Please make an exact transcription of the records, keeping the pictures out of it.

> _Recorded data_
-------------------------
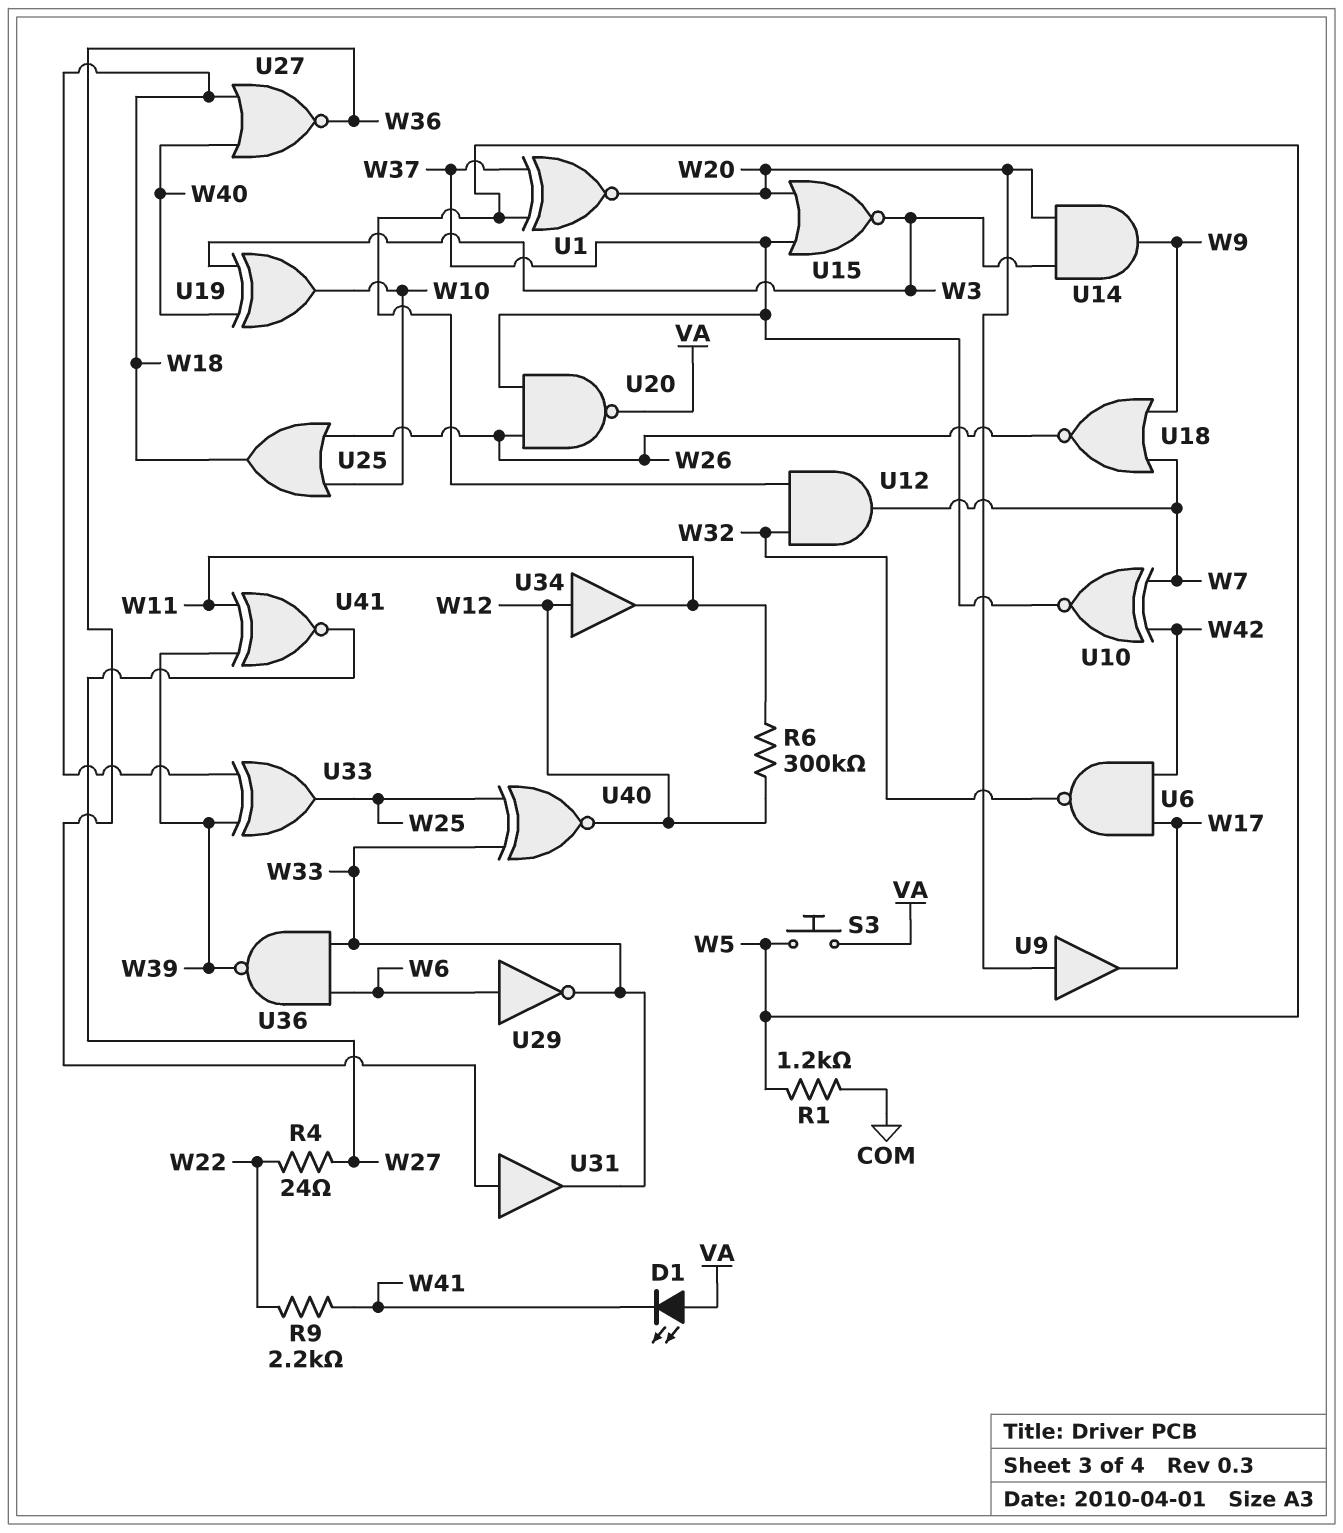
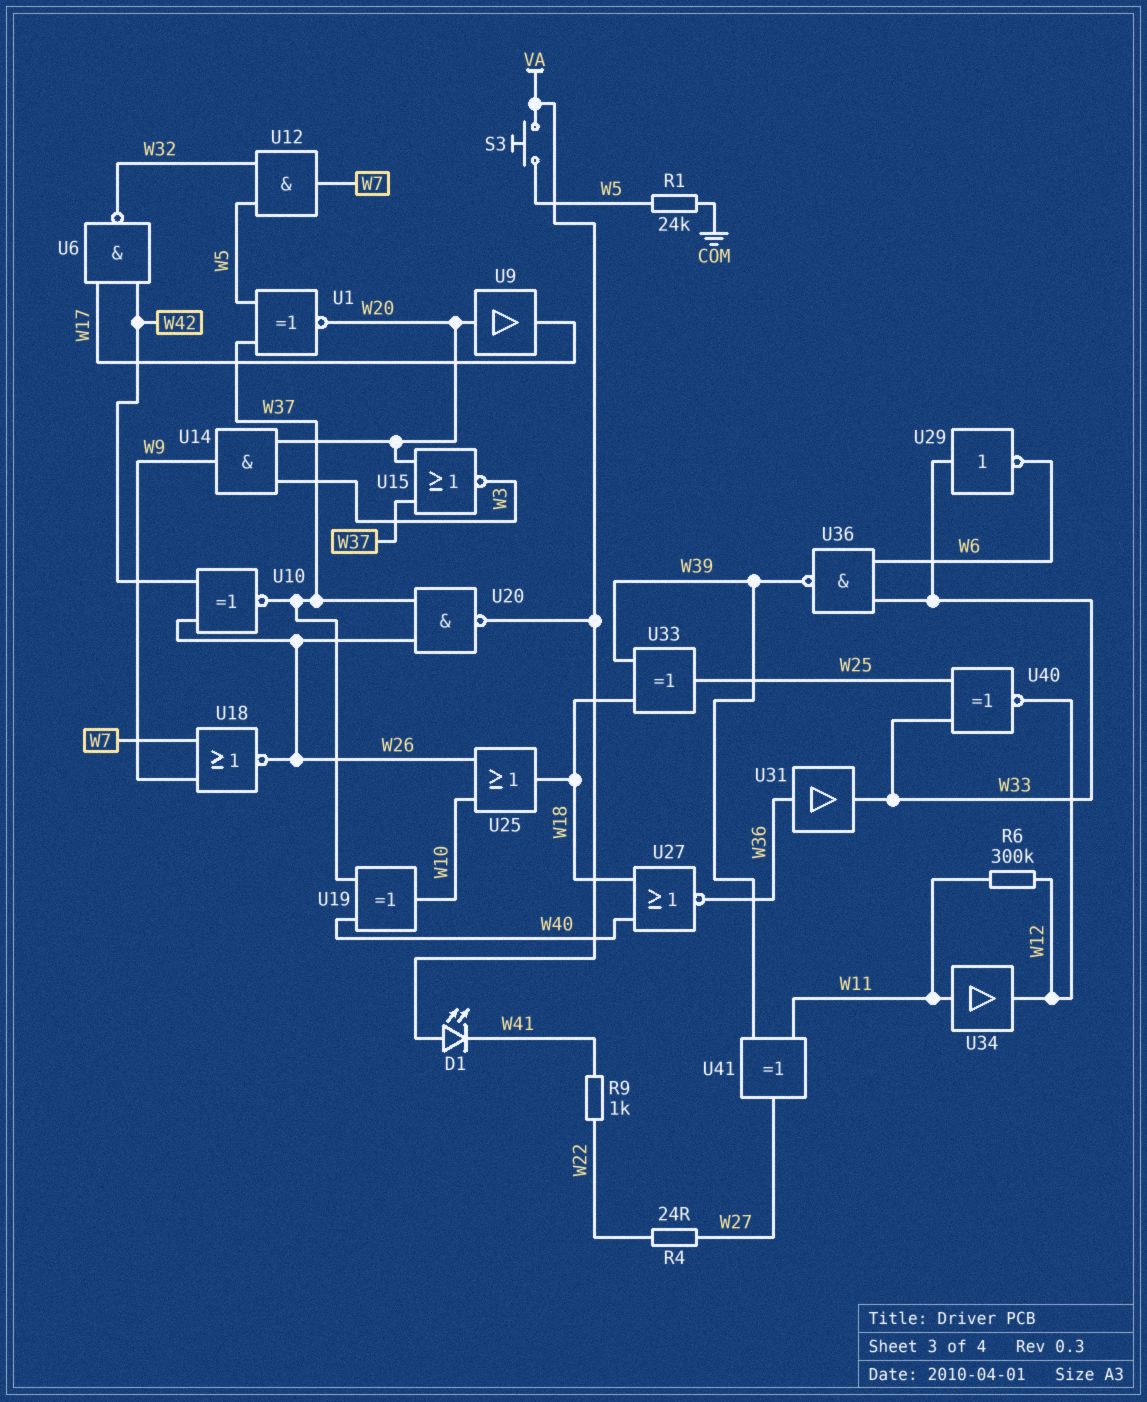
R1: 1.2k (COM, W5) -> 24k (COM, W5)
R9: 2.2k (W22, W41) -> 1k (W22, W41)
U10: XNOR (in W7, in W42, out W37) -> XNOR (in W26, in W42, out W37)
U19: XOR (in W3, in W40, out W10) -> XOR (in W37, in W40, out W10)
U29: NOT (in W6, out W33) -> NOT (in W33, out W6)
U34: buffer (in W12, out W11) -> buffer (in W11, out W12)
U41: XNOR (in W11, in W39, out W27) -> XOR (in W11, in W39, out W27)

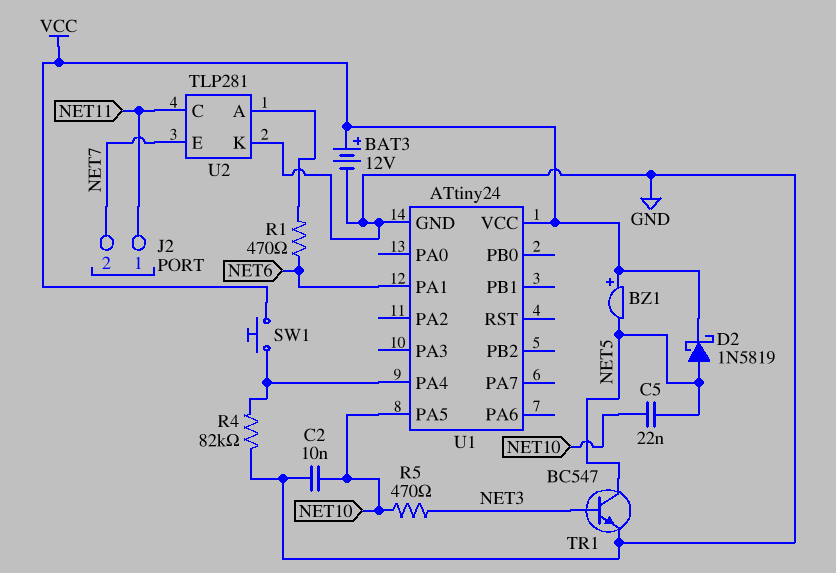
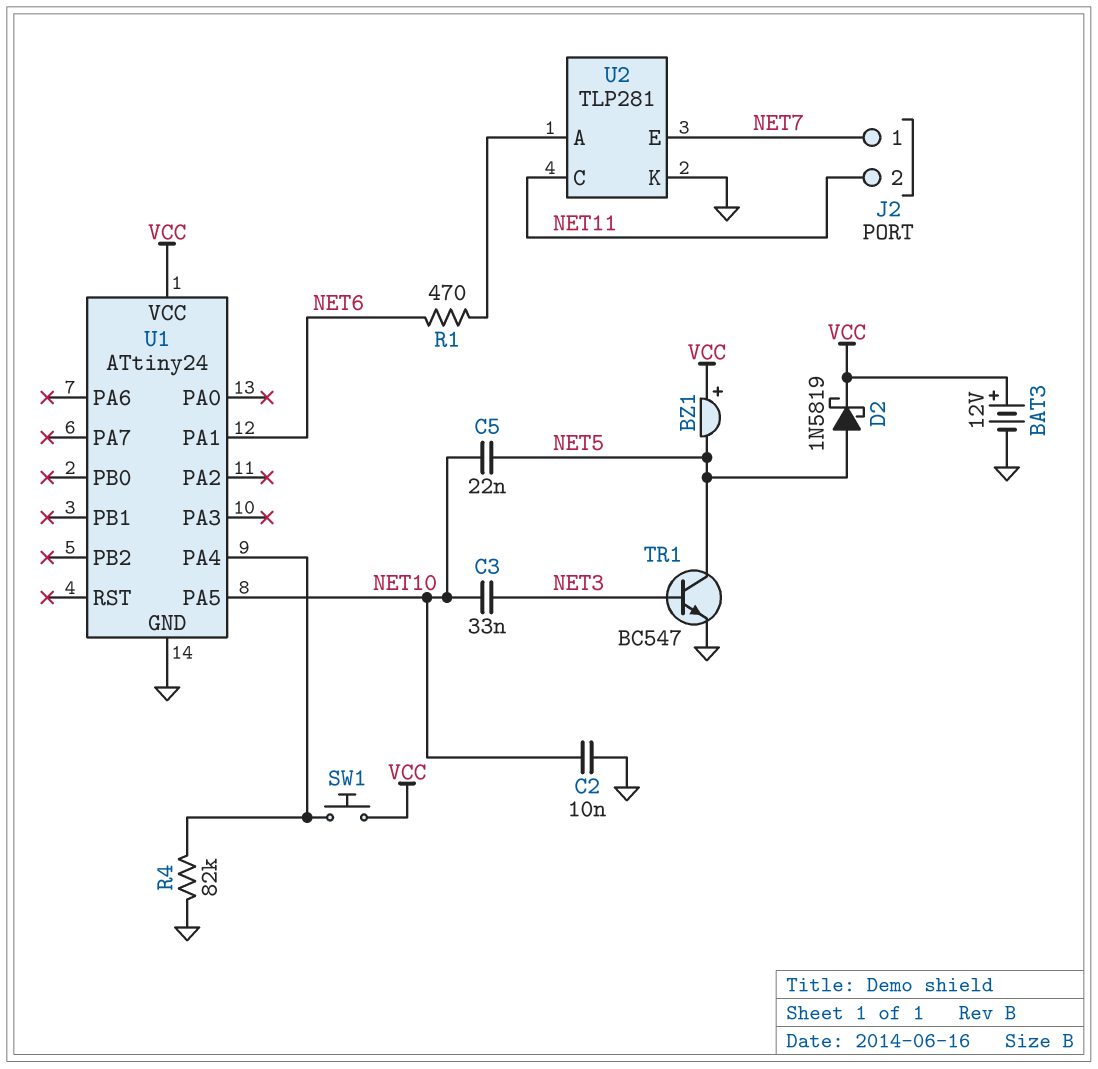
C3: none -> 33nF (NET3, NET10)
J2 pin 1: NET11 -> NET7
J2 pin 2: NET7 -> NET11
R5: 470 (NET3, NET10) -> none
-------------------------
> _Task solution_
R1: 1.2k (COM, W5) -> 24k (COM, W5)
R9: 2.2k (W22, W41) -> 1k (W22, W41)
U10: XNOR (in W7, in W42, out W37) -> XNOR (in W26, in W42, out W37)
U19: XOR (in W3, in W40, out W10) -> XOR (in W37, in W40, out W10)
U29: NOT (in W6, out W33) -> NOT (in W33, out W6)
U34: buffer (in W12, out W11) -> buffer (in W11, out W12)
U41: XNOR (in W11, in W39, out W27) -> XOR (in W11, in W39, out W27)

C3: none -> 33nF (NET3, NET10)
J2 pin 1: NET11 -> NET7
J2 pin 2: NET7 -> NET11
R5: 470 (NET3, NET10) -> none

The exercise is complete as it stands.